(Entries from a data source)
"""
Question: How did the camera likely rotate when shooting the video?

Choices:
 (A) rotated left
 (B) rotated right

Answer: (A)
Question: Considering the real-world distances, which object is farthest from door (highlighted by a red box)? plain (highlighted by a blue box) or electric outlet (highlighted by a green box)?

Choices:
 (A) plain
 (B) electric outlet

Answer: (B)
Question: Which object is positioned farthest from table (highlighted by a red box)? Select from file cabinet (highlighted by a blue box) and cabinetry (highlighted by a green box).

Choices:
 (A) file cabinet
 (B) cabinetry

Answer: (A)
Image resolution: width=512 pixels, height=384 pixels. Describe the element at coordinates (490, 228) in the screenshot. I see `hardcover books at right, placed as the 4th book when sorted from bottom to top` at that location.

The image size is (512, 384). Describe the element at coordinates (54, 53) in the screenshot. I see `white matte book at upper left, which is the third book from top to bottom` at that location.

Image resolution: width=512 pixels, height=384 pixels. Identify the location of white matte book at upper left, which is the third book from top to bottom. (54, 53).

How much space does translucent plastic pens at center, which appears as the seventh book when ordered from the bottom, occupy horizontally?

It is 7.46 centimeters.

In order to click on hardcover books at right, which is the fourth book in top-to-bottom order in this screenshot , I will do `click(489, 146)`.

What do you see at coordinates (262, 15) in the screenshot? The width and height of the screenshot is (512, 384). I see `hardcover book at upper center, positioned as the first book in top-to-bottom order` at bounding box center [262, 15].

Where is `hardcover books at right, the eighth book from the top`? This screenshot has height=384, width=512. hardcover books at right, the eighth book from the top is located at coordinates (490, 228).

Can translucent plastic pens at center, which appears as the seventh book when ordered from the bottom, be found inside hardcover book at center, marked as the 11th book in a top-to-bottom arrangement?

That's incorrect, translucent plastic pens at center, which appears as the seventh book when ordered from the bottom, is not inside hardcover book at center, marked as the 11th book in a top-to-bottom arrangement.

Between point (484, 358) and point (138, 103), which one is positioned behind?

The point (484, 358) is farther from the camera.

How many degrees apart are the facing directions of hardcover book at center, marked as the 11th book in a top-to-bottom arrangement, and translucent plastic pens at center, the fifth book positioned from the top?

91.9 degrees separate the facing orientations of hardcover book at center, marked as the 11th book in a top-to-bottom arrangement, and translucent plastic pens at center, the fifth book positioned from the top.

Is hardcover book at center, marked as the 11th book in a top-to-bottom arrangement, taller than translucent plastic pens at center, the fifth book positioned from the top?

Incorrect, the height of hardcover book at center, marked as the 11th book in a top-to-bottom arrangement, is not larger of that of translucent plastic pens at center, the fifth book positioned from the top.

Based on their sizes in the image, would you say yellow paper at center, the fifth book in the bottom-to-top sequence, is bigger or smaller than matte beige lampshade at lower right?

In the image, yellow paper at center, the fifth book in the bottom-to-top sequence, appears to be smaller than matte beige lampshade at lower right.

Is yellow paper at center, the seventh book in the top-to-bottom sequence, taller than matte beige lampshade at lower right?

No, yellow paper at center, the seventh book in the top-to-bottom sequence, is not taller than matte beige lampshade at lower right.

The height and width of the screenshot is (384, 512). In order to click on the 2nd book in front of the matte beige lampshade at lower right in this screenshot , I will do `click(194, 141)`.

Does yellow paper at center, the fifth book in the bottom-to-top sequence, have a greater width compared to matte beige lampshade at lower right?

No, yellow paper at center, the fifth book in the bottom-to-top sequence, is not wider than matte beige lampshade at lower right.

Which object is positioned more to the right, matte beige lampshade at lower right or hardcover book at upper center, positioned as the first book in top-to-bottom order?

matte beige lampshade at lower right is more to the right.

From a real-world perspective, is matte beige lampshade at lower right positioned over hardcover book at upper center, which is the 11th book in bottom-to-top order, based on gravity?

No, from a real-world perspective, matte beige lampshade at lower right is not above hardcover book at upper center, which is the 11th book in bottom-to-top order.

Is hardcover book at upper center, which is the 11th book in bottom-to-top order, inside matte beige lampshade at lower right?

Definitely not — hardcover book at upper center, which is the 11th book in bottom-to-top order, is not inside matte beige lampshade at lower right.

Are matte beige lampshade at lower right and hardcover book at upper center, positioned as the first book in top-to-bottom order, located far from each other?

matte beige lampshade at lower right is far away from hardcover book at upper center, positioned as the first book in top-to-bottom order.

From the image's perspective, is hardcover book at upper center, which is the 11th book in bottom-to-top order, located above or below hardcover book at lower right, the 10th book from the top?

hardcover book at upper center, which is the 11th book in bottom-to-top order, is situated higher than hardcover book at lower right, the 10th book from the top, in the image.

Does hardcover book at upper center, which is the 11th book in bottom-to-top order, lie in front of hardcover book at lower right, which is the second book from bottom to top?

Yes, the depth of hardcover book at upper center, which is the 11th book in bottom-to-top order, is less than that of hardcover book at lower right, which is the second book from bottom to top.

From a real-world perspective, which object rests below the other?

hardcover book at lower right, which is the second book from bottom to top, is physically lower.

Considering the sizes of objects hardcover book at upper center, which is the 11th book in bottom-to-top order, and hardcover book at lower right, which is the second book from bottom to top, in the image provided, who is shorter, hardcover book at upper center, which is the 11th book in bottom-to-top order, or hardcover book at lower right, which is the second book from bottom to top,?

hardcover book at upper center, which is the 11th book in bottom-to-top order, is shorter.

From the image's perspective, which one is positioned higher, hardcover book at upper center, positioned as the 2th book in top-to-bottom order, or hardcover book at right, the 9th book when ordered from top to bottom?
"""
▸ ACTIVITY:
Rewrite all of the entries above, replacing each occurrence of "translucent plastic pens" with "clear plastic pens" and leaving every other word as it is.

▸ SOLUTION:
Question: How did the camera likely rotate when shooting the video?

Choices:
 (A) rotated left
 (B) rotated right

Answer: (A)
Question: Considering the real-world distances, which object is farthest from door (highlighted by a red box)? plain (highlighted by a blue box) or electric outlet (highlighted by a green box)?

Choices:
 (A) plain
 (B) electric outlet

Answer: (B)
Question: Which object is positioned farthest from table (highlighted by a red box)? Select from file cabinet (highlighted by a blue box) and cabinetry (highlighted by a green box).

Choices:
 (A) file cabinet
 (B) cabinetry

Answer: (A)
Image resolution: width=512 pixels, height=384 pixels. Describe the element at coordinates (490, 228) in the screenshot. I see `hardcover books at right, placed as the 4th book when sorted from bottom to top` at that location.

The image size is (512, 384). Describe the element at coordinates (54, 53) in the screenshot. I see `white matte book at upper left, which is the third book from top to bottom` at that location.

Image resolution: width=512 pixels, height=384 pixels. Identify the location of white matte book at upper left, which is the third book from top to bottom. (54, 53).

How much space does clear plastic pens at center, which appears as the seventh book when ordered from the bottom, occupy horizontally?

It is 7.46 centimeters.

In order to click on hardcover books at right, which is the fourth book in top-to-bottom order in this screenshot , I will do `click(489, 146)`.

What do you see at coordinates (262, 15) in the screenshot? The width and height of the screenshot is (512, 384). I see `hardcover book at upper center, positioned as the first book in top-to-bottom order` at bounding box center [262, 15].

Where is `hardcover books at right, the eighth book from the top`? This screenshot has height=384, width=512. hardcover books at right, the eighth book from the top is located at coordinates (490, 228).

Can clear plastic pens at center, which appears as the seventh book when ordered from the bottom, be found inside hardcover book at center, marked as the 11th book in a top-to-bottom arrangement?

That's incorrect, clear plastic pens at center, which appears as the seventh book when ordered from the bottom, is not inside hardcover book at center, marked as the 11th book in a top-to-bottom arrangement.

Between point (484, 358) and point (138, 103), which one is positioned behind?

The point (484, 358) is farther from the camera.

How many degrees apart are the facing directions of hardcover book at center, marked as the 11th book in a top-to-bottom arrangement, and clear plastic pens at center, the fifth book positioned from the top?

91.9 degrees separate the facing orientations of hardcover book at center, marked as the 11th book in a top-to-bottom arrangement, and clear plastic pens at center, the fifth book positioned from the top.

Is hardcover book at center, marked as the 11th book in a top-to-bottom arrangement, taller than clear plastic pens at center, the fifth book positioned from the top?

Incorrect, the height of hardcover book at center, marked as the 11th book in a top-to-bottom arrangement, is not larger of that of clear plastic pens at center, the fifth book positioned from the top.

Based on their sizes in the image, would you say yellow paper at center, the fifth book in the bottom-to-top sequence, is bigger or smaller than matte beige lampshade at lower right?

In the image, yellow paper at center, the fifth book in the bottom-to-top sequence, appears to be smaller than matte beige lampshade at lower right.

Is yellow paper at center, the seventh book in the top-to-bottom sequence, taller than matte beige lampshade at lower right?

No, yellow paper at center, the seventh book in the top-to-bottom sequence, is not taller than matte beige lampshade at lower right.

The height and width of the screenshot is (384, 512). In order to click on the 2nd book in front of the matte beige lampshade at lower right in this screenshot , I will do `click(194, 141)`.

Does yellow paper at center, the fifth book in the bottom-to-top sequence, have a greater width compared to matte beige lampshade at lower right?

No, yellow paper at center, the fifth book in the bottom-to-top sequence, is not wider than matte beige lampshade at lower right.

Which object is positioned more to the right, matte beige lampshade at lower right or hardcover book at upper center, positioned as the first book in top-to-bottom order?

matte beige lampshade at lower right is more to the right.

From a real-world perspective, is matte beige lampshade at lower right positioned over hardcover book at upper center, which is the 11th book in bottom-to-top order, based on gravity?

No, from a real-world perspective, matte beige lampshade at lower right is not above hardcover book at upper center, which is the 11th book in bottom-to-top order.

Is hardcover book at upper center, which is the 11th book in bottom-to-top order, inside matte beige lampshade at lower right?

Definitely not — hardcover book at upper center, which is the 11th book in bottom-to-top order, is not inside matte beige lampshade at lower right.

Are matte beige lampshade at lower right and hardcover book at upper center, positioned as the first book in top-to-bottom order, located far from each other?

matte beige lampshade at lower right is far away from hardcover book at upper center, positioned as the first book in top-to-bottom order.

From the image's perspective, is hardcover book at upper center, which is the 11th book in bottom-to-top order, located above or below hardcover book at lower right, the 10th book from the top?

hardcover book at upper center, which is the 11th book in bottom-to-top order, is situated higher than hardcover book at lower right, the 10th book from the top, in the image.

Does hardcover book at upper center, which is the 11th book in bottom-to-top order, lie in front of hardcover book at lower right, which is the second book from bottom to top?

Yes, the depth of hardcover book at upper center, which is the 11th book in bottom-to-top order, is less than that of hardcover book at lower right, which is the second book from bottom to top.

From a real-world perspective, which object rests below the other?

hardcover book at lower right, which is the second book from bottom to top, is physically lower.

Considering the sizes of objects hardcover book at upper center, which is the 11th book in bottom-to-top order, and hardcover book at lower right, which is the second book from bottom to top, in the image provided, who is shorter, hardcover book at upper center, which is the 11th book in bottom-to-top order, or hardcover book at lower right, which is the second book from bottom to top,?

hardcover book at upper center, which is the 11th book in bottom-to-top order, is shorter.

From the image's perspective, which one is positioned higher, hardcover book at upper center, positioned as the 2th book in top-to-bottom order, or hardcover book at right, the 9th book when ordered from top to bottom?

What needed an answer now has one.